[[ Information shown, beginning ]]

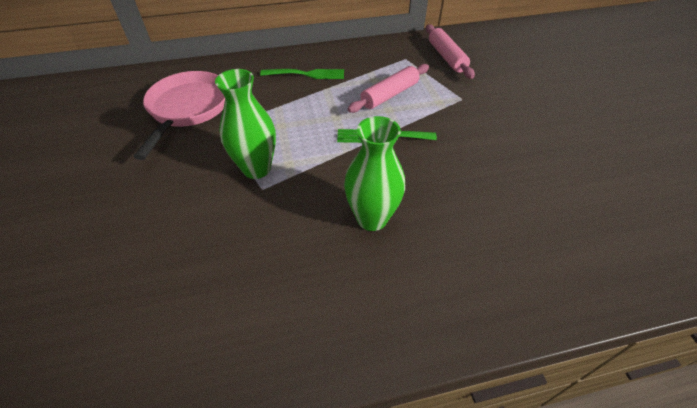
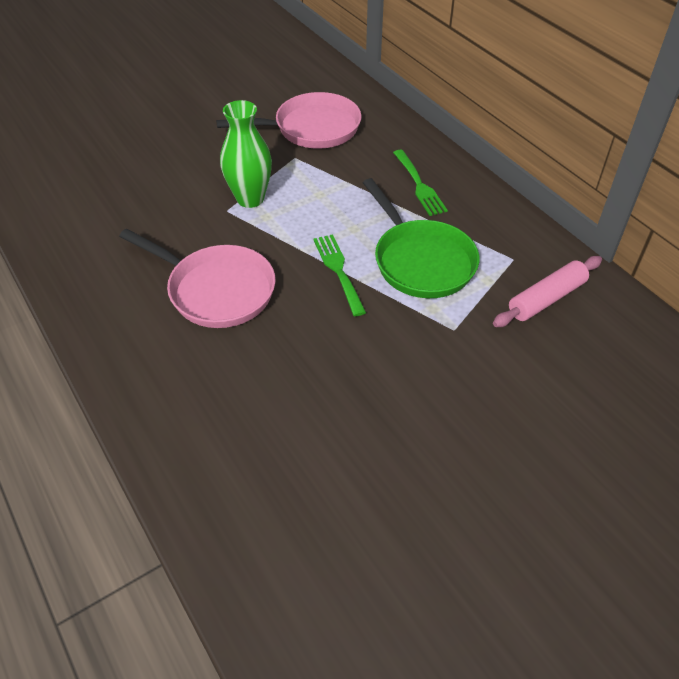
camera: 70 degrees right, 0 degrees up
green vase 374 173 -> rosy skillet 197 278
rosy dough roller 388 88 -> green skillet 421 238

[[ Information shown, end ]]

_What needs to be done:_ Your answer should consist of each line of the data above in which the word "green" occurs.

_Your response:_
green vase 374 173 -> rosy skillet 197 278
rosy dough roller 388 88 -> green skillet 421 238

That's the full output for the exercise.